(Collection entries)
◆ ◆ ◆
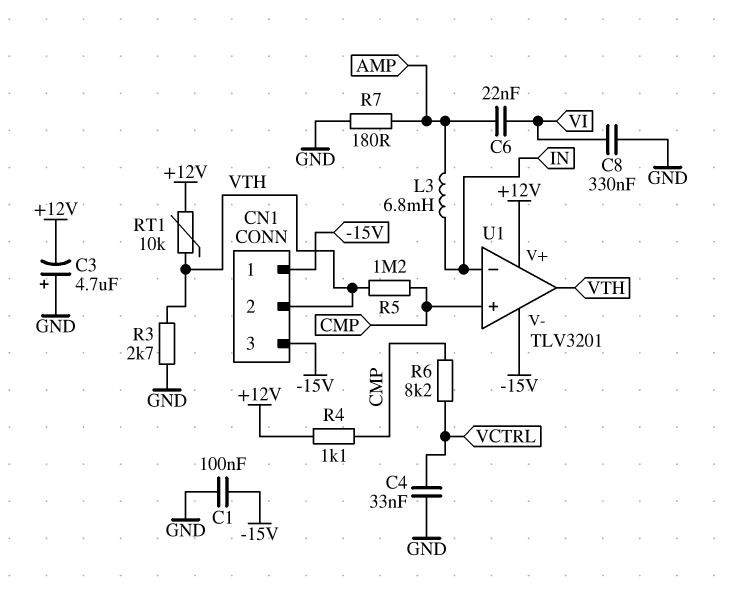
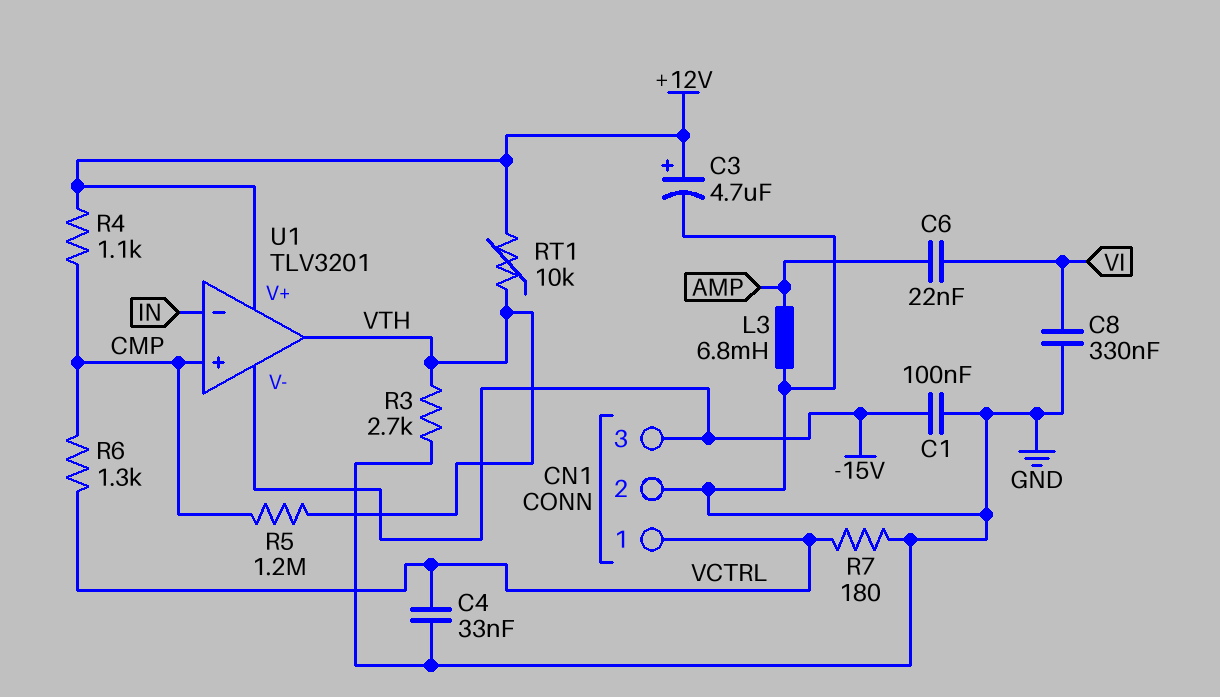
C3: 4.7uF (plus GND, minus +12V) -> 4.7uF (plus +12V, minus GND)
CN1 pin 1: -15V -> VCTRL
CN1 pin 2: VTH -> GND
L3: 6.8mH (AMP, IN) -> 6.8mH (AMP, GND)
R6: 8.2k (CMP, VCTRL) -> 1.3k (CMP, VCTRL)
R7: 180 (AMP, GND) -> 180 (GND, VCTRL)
◆ ◆ ◆
Lines holding the string "VCTRL" in the records: how many are there? Give only the number.

#### Solution to this problem:
3